Identify every line in the records below that contains the word "none", and copy each of those lines.

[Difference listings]
##########
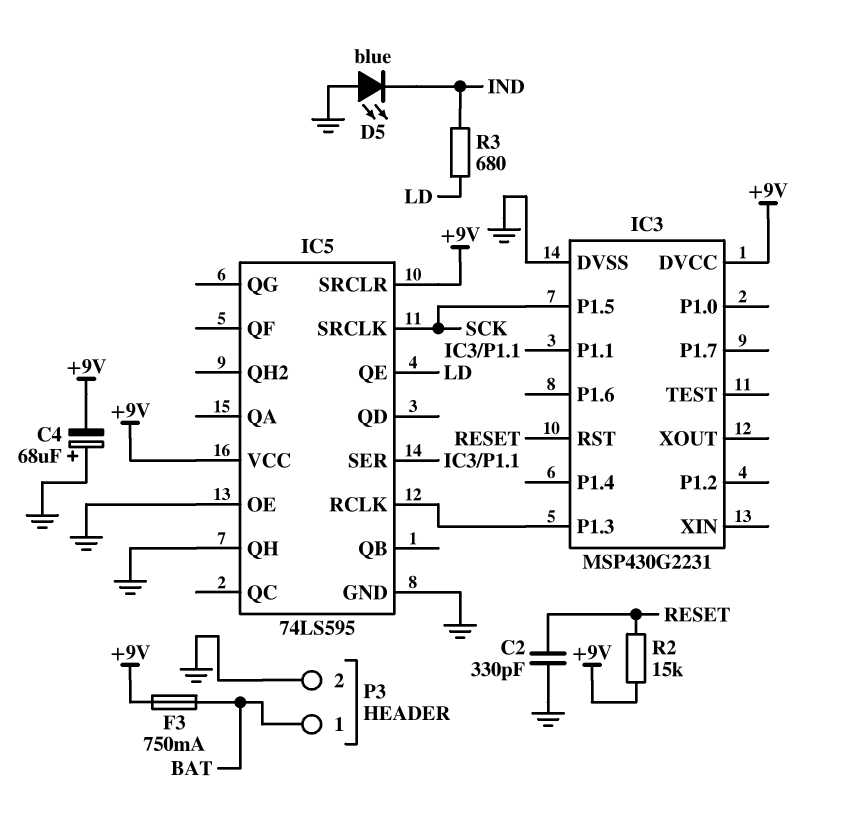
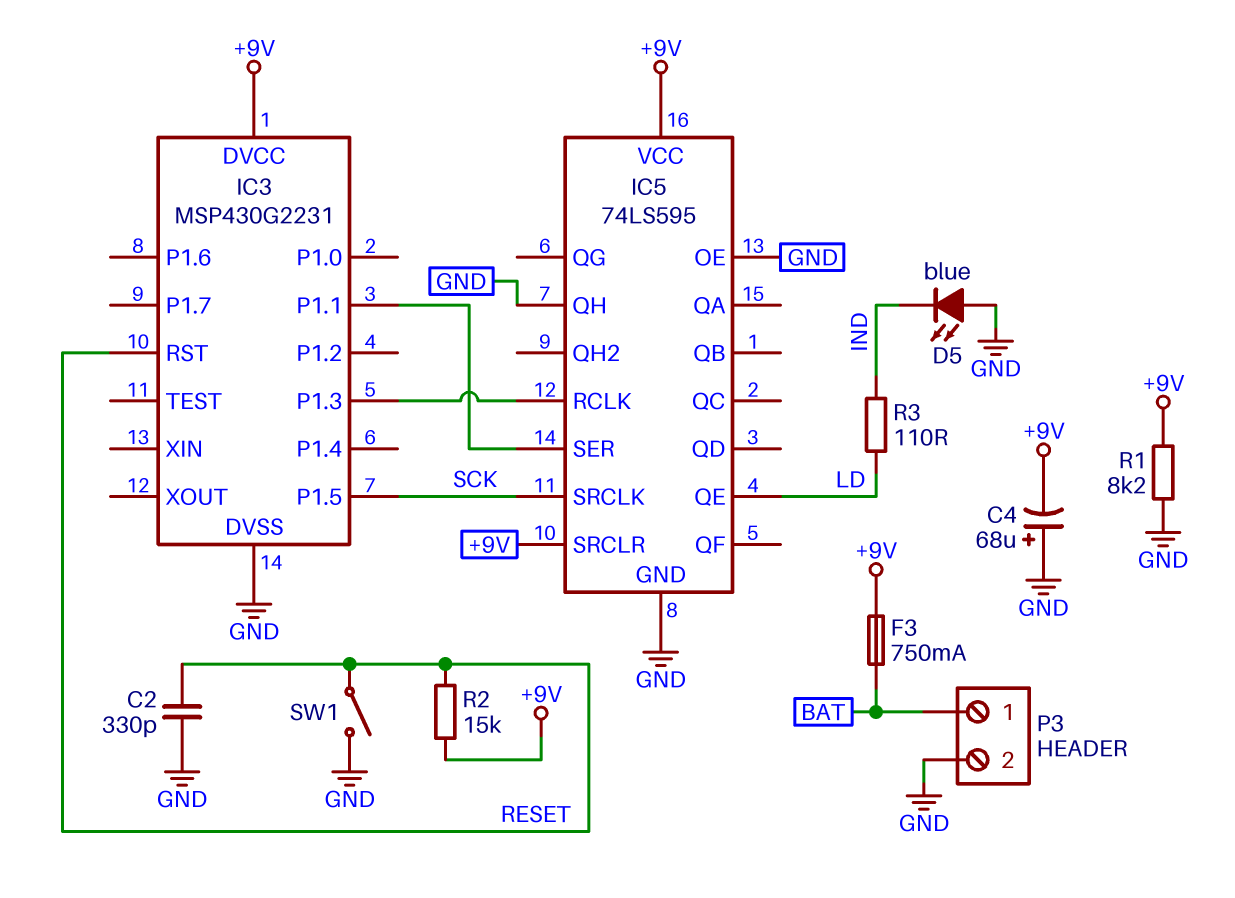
R1: none -> 8.2k (+9V, GND)
R3: 680 (IND, LD) -> 110 (IND, LD)
SW1: none -> switch (GND, RESET)

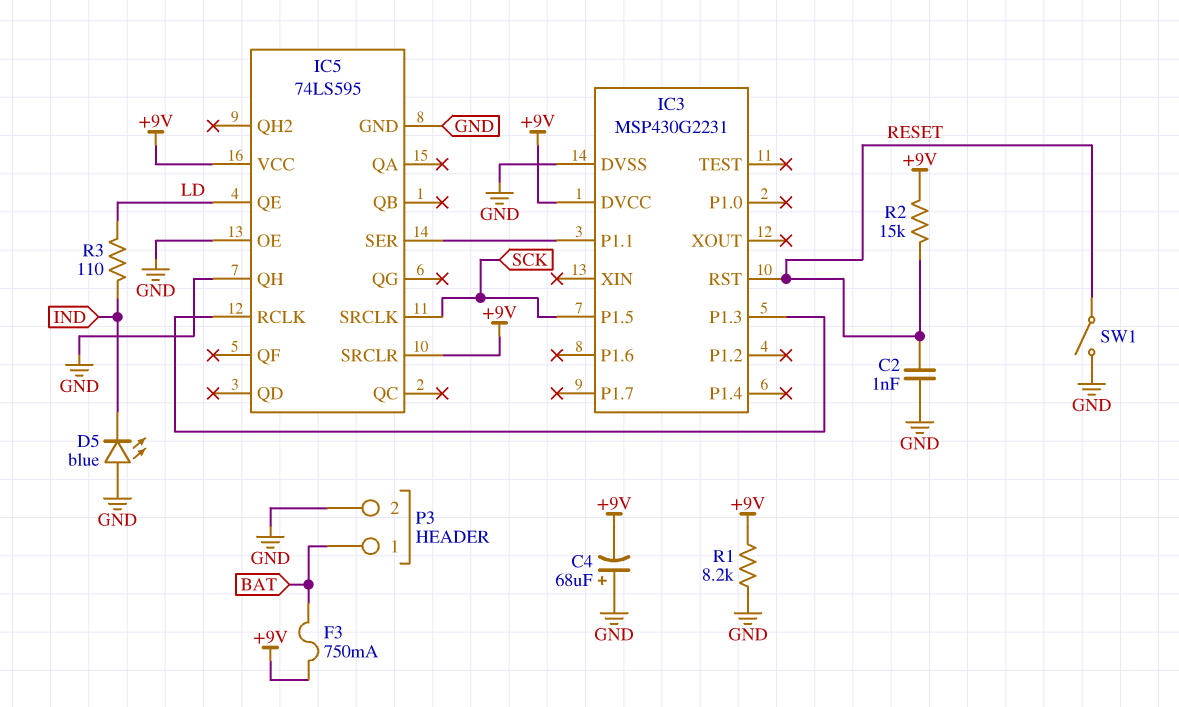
C2: 330pF (GND, RESET) -> 1nF (GND, RESET)

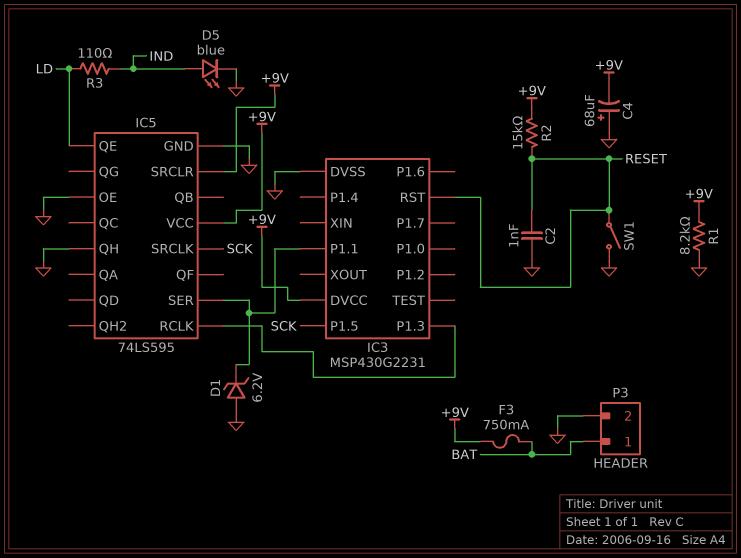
D1: none -> zener 6.2V (A GND, K IC3/P1.1)
D5: LED blue (A GND, K IND) -> LED blue (A IND, K GND)

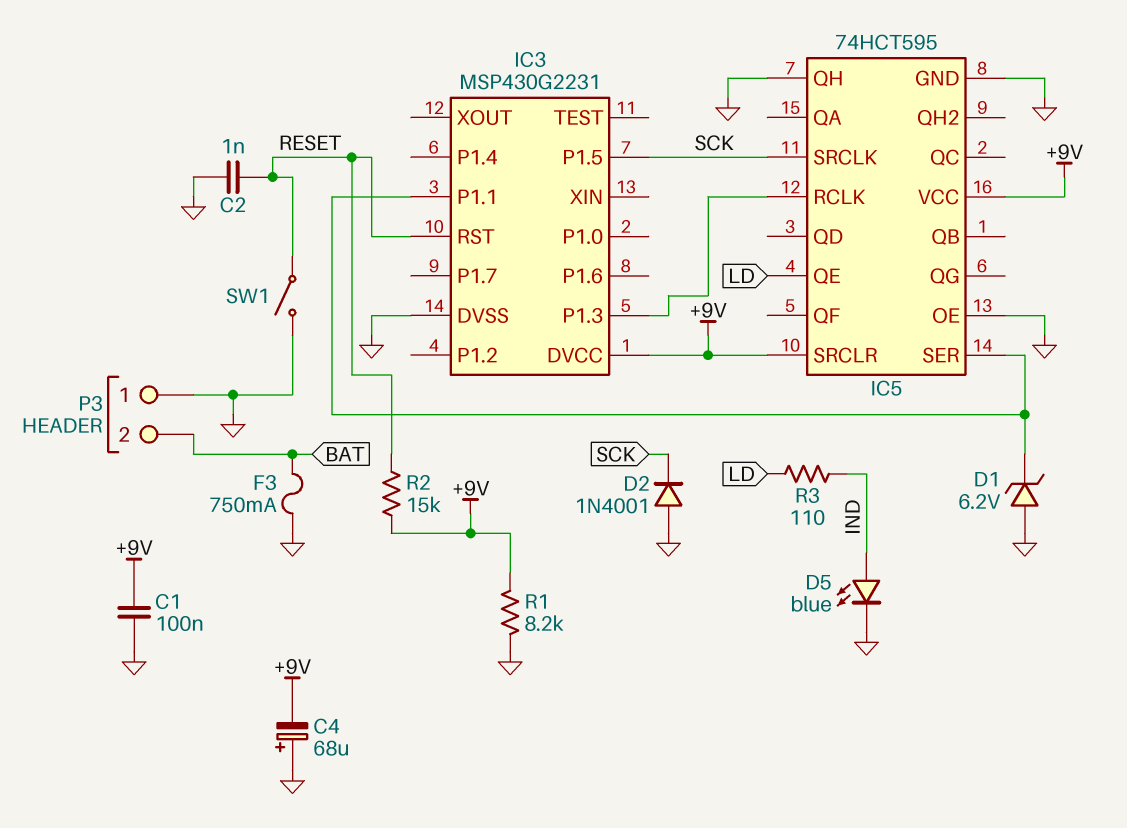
C1: none -> 100nF (+9V, GND)
D2: none -> diode 1N4001 (A GND, K SCK)
F3: 750mA (+9V, BAT) -> 750mA (BAT, GND)
IC5: 74LS595 -> 74HCT595
P3 pin 1: BAT -> GND
P3 pin 2: GND -> BAT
##########
Finished exercise:
R1: none -> 8.2k (+9V, GND)
SW1: none -> switch (GND, RESET)
D1: none -> zener 6.2V (A GND, K IC3/P1.1)
C1: none -> 100nF (+9V, GND)
D2: none -> diode 1N4001 (A GND, K SCK)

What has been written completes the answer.